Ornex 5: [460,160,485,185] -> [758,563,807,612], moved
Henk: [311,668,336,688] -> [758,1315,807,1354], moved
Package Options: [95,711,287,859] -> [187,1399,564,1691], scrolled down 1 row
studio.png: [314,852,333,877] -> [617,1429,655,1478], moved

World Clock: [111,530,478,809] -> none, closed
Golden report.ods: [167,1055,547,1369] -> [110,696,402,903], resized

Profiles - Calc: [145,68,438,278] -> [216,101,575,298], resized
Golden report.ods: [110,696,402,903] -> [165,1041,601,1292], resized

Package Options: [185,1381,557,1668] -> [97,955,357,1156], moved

* * *

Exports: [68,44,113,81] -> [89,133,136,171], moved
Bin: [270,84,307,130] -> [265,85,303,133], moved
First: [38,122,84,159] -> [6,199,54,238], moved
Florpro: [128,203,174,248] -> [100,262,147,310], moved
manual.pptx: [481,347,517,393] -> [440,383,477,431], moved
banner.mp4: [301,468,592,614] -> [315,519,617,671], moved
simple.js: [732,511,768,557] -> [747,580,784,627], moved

→ WHAT YOU NEED TO DO
Reproduce exactly, and with no other material, the lines between those holding "Golden report.ods: [167,1055,547,1369]" and "Package Options: [185,1381,557,1668]", inclusive.

→ RESULT FOR THIS EXERCISE
Golden report.ods: [167,1055,547,1369] -> [110,696,402,903], resized

Profiles - Calc: [145,68,438,278] -> [216,101,575,298], resized
Golden report.ods: [110,696,402,903] -> [165,1041,601,1292], resized

Package Options: [185,1381,557,1668] -> [97,955,357,1156], moved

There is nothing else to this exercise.